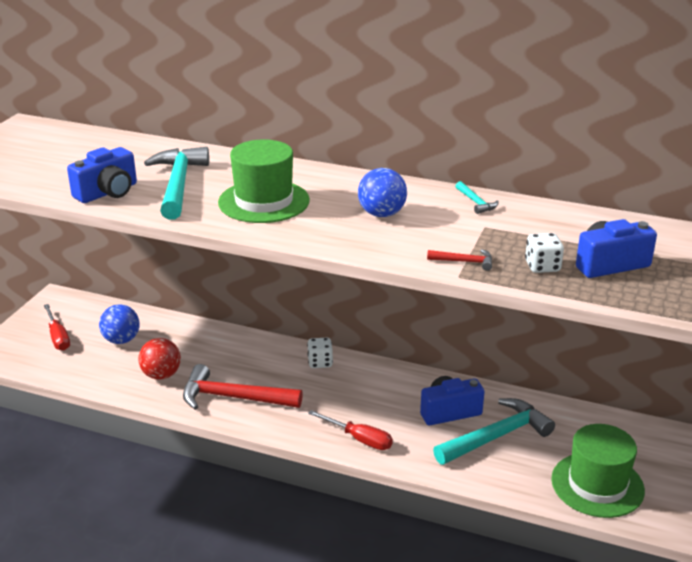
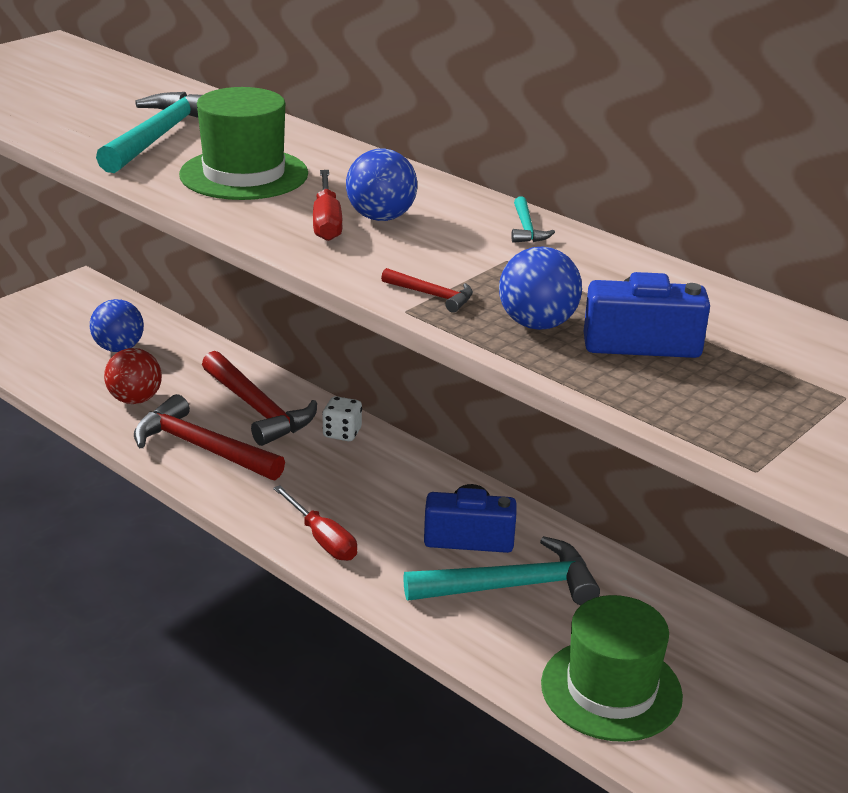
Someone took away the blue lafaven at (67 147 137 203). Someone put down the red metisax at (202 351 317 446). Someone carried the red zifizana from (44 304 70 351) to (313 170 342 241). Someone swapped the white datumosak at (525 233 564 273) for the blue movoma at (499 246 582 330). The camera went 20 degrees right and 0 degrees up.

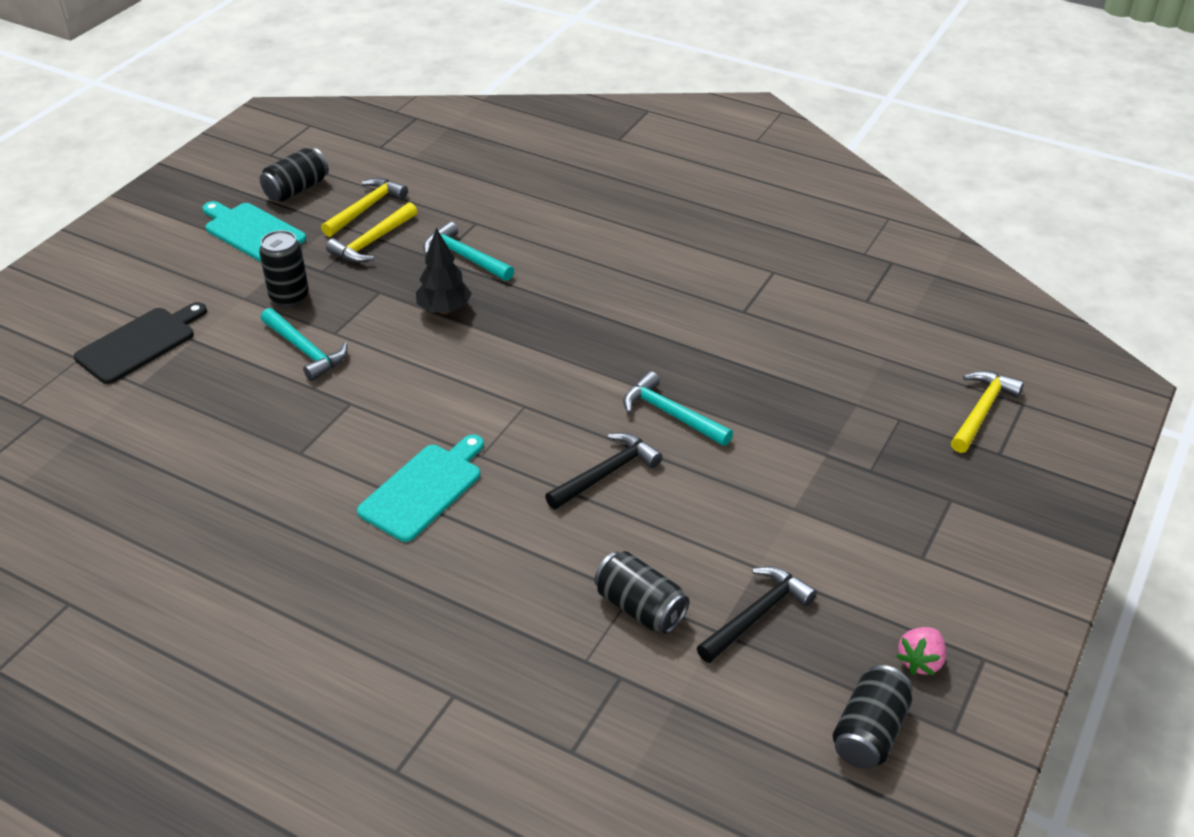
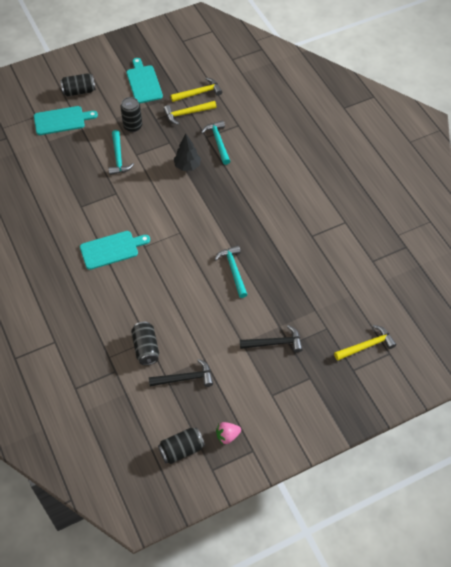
Someone carried the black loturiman from (260 147 329 202) to (60 73 96 97). Someone carried the black metisax from (545 432 663 510) to (240 325 303 352). Someone repainted the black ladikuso at (74 302 207 384), which became the turquoise ladikuso at (34 106 98 135). The camera went 35 degrees right and 15 degrees up.

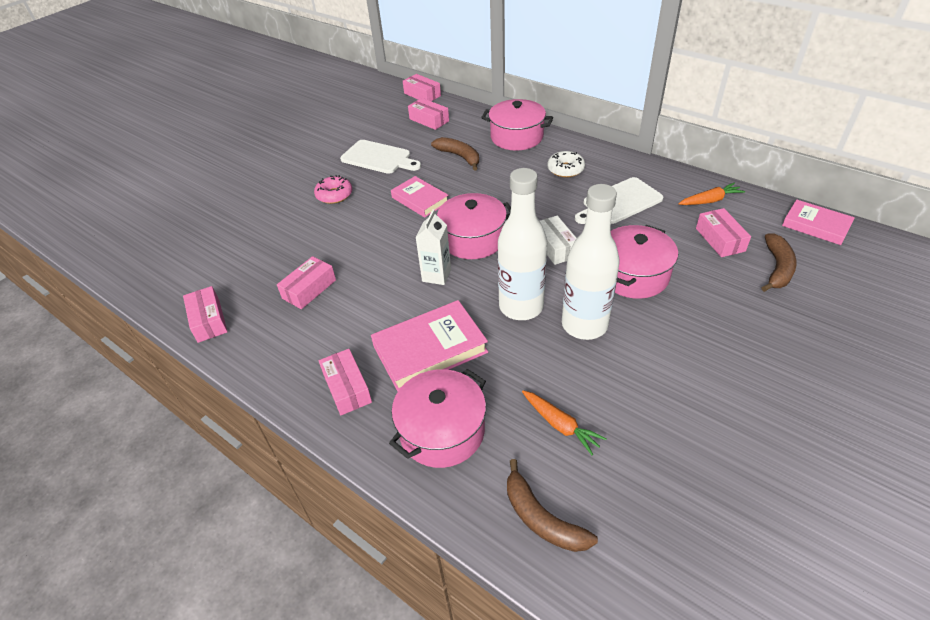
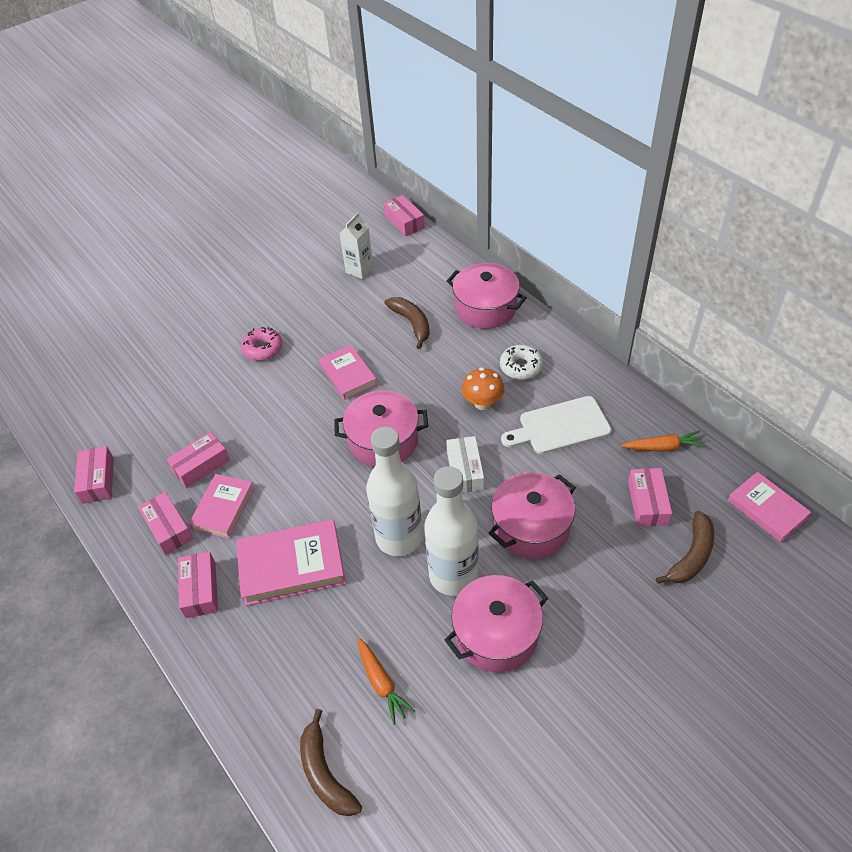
Someone took away the white ladikuso at (340 140 421 174). Someone put down the pink kofunipi at (189 474 254 539). Someone put down the orange nizapul at (462 367 504 410). Someone carried the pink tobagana from (389 369 486 468) to (445 575 548 672). Someone carried the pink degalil from (408 98 449 130) to (138 492 193 555). Someone carried the white pekifo from (415 209 451 285) to (339 212 374 279). The camera went 15 degrees right and 5 degrees up.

━━━

→ DESCRIPTION OF THE TASK:
Your output should be the lines from the line containing "Someone carried the black loturiman" through the last line of the listing above, restated exactly, with no pictures among them.

→ RESPONSE:
Someone carried the black loturiman from (260 147 329 202) to (60 73 96 97). Someone carried the black metisax from (545 432 663 510) to (240 325 303 352). Someone repainted the black ladikuso at (74 302 207 384), which became the turquoise ladikuso at (34 106 98 135). The camera went 35 degrees right and 15 degrees up.

Someone took away the white ladikuso at (340 140 421 174). Someone put down the pink kofunipi at (189 474 254 539). Someone put down the orange nizapul at (462 367 504 410). Someone carried the pink tobagana from (389 369 486 468) to (445 575 548 672). Someone carried the pink degalil from (408 98 449 130) to (138 492 193 555). Someone carried the white pekifo from (415 209 451 285) to (339 212 374 279). The camera went 15 degrees right and 5 degrees up.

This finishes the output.